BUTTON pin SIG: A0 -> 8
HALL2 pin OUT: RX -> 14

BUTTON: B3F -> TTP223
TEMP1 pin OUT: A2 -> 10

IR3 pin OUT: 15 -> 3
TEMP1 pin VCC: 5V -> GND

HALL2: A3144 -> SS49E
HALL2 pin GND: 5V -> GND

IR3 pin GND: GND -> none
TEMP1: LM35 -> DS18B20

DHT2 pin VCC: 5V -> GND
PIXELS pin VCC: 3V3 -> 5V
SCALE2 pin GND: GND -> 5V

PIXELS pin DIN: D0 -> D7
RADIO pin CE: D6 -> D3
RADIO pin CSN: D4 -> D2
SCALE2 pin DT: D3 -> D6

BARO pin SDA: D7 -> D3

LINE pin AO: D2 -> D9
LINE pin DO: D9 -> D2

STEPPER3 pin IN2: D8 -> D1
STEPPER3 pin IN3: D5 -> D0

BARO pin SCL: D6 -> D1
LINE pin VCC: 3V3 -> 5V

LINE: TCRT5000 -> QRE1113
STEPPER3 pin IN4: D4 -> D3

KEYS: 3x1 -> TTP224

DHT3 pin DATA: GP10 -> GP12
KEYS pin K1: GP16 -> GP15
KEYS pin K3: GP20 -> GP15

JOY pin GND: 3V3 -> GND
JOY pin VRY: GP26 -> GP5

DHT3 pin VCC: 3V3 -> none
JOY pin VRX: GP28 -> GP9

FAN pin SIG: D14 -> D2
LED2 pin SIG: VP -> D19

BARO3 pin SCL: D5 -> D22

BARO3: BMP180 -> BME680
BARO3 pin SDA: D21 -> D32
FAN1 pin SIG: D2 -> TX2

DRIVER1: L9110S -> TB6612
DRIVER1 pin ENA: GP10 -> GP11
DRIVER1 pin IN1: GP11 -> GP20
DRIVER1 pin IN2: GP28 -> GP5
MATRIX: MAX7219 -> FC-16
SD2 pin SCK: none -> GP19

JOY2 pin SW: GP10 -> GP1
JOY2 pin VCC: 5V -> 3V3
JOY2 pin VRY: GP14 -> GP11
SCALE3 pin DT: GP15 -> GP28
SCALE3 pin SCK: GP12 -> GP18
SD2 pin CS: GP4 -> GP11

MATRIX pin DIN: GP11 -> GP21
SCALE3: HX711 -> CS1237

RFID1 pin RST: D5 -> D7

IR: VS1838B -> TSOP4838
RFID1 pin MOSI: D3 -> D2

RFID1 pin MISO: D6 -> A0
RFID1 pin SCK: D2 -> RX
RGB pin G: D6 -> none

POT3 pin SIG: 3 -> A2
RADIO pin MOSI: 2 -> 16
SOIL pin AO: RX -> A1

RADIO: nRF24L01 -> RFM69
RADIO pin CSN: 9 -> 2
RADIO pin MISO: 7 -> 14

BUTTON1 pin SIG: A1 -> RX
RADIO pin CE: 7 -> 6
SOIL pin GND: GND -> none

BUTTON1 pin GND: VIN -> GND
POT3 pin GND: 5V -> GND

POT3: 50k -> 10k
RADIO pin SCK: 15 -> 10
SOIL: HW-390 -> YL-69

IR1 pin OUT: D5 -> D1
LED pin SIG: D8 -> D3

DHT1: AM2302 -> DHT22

EXERCISE GOAL -
Print the data above exactly as it was provided.

SOLUTION FOR THIS PROBLEM -
BUTTON pin SIG: A0 -> 8
HALL2 pin OUT: RX -> 14

BUTTON: B3F -> TTP223
TEMP1 pin OUT: A2 -> 10

IR3 pin OUT: 15 -> 3
TEMP1 pin VCC: 5V -> GND

HALL2: A3144 -> SS49E
HALL2 pin GND: 5V -> GND

IR3 pin GND: GND -> none
TEMP1: LM35 -> DS18B20

DHT2 pin VCC: 5V -> GND
PIXELS pin VCC: 3V3 -> 5V
SCALE2 pin GND: GND -> 5V

PIXELS pin DIN: D0 -> D7
RADIO pin CE: D6 -> D3
RADIO pin CSN: D4 -> D2
SCALE2 pin DT: D3 -> D6

BARO pin SDA: D7 -> D3

LINE pin AO: D2 -> D9
LINE pin DO: D9 -> D2

STEPPER3 pin IN2: D8 -> D1
STEPPER3 pin IN3: D5 -> D0

BARO pin SCL: D6 -> D1
LINE pin VCC: 3V3 -> 5V

LINE: TCRT5000 -> QRE1113
STEPPER3 pin IN4: D4 -> D3

KEYS: 3x1 -> TTP224

DHT3 pin DATA: GP10 -> GP12
KEYS pin K1: GP16 -> GP15
KEYS pin K3: GP20 -> GP15

JOY pin GND: 3V3 -> GND
JOY pin VRY: GP26 -> GP5

DHT3 pin VCC: 3V3 -> none
JOY pin VRX: GP28 -> GP9

FAN pin SIG: D14 -> D2
LED2 pin SIG: VP -> D19

BARO3 pin SCL: D5 -> D22

BARO3: BMP180 -> BME680
BARO3 pin SDA: D21 -> D32
FAN1 pin SIG: D2 -> TX2

DRIVER1: L9110S -> TB6612
DRIVER1 pin ENA: GP10 -> GP11
DRIVER1 pin IN1: GP11 -> GP20
DRIVER1 pin IN2: GP28 -> GP5
MATRIX: MAX7219 -> FC-16
SD2 pin SCK: none -> GP19

JOY2 pin SW: GP10 -> GP1
JOY2 pin VCC: 5V -> 3V3
JOY2 pin VRY: GP14 -> GP11
SCALE3 pin DT: GP15 -> GP28
SCALE3 pin SCK: GP12 -> GP18
SD2 pin CS: GP4 -> GP11

MATRIX pin DIN: GP11 -> GP21
SCALE3: HX711 -> CS1237

RFID1 pin RST: D5 -> D7

IR: VS1838B -> TSOP4838
RFID1 pin MOSI: D3 -> D2

RFID1 pin MISO: D6 -> A0
RFID1 pin SCK: D2 -> RX
RGB pin G: D6 -> none

POT3 pin SIG: 3 -> A2
RADIO pin MOSI: 2 -> 16
SOIL pin AO: RX -> A1

RADIO: nRF24L01 -> RFM69
RADIO pin CSN: 9 -> 2
RADIO pin MISO: 7 -> 14

BUTTON1 pin SIG: A1 -> RX
RADIO pin CE: 7 -> 6
SOIL pin GND: GND -> none

BUTTON1 pin GND: VIN -> GND
POT3 pin GND: 5V -> GND

POT3: 50k -> 10k
RADIO pin SCK: 15 -> 10
SOIL: HW-390 -> YL-69

IR1 pin OUT: D5 -> D1
LED pin SIG: D8 -> D3

DHT1: AM2302 -> DHT22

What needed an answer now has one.